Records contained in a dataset
BEGIN
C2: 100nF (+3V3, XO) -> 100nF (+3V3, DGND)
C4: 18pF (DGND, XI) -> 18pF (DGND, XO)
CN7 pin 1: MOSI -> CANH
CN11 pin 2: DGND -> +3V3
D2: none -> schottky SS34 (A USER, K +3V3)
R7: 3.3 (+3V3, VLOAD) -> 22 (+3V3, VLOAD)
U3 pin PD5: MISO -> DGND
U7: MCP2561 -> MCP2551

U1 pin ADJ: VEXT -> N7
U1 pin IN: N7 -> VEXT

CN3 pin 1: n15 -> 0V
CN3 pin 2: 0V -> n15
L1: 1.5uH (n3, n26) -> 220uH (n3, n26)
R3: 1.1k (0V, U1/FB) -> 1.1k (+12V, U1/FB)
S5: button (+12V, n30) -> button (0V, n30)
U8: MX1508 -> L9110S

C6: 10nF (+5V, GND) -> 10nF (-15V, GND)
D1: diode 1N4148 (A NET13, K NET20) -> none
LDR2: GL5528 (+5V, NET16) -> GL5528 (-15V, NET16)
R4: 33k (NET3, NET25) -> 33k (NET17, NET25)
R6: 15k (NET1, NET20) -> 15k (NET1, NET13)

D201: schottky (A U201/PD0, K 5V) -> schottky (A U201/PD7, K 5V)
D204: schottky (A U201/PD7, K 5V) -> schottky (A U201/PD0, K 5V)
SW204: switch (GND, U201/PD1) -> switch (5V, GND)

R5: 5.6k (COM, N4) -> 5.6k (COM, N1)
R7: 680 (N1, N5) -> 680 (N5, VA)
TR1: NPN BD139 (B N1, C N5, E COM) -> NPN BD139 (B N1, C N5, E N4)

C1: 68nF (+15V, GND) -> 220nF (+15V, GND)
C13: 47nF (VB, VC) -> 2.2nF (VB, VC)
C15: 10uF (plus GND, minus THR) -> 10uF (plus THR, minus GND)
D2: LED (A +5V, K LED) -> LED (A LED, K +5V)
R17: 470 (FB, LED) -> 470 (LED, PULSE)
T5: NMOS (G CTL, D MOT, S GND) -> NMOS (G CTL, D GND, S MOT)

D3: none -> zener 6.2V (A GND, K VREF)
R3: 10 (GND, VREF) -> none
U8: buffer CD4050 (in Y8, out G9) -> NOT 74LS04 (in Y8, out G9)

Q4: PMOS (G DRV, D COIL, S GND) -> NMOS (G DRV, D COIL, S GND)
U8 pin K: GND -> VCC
END
Looking back over the data above, restate word for word the lines that begin at the line with "S5: button (+12V, n30) -> button (0V, n30)" and end at the line with "R4: 33k (NET3, NET25) -> 33k (NET17, NET25)", inclusive.

S5: button (+12V, n30) -> button (0V, n30)
U8: MX1508 -> L9110S

C6: 10nF (+5V, GND) -> 10nF (-15V, GND)
D1: diode 1N4148 (A NET13, K NET20) -> none
LDR2: GL5528 (+5V, NET16) -> GL5528 (-15V, NET16)
R4: 33k (NET3, NET25) -> 33k (NET17, NET25)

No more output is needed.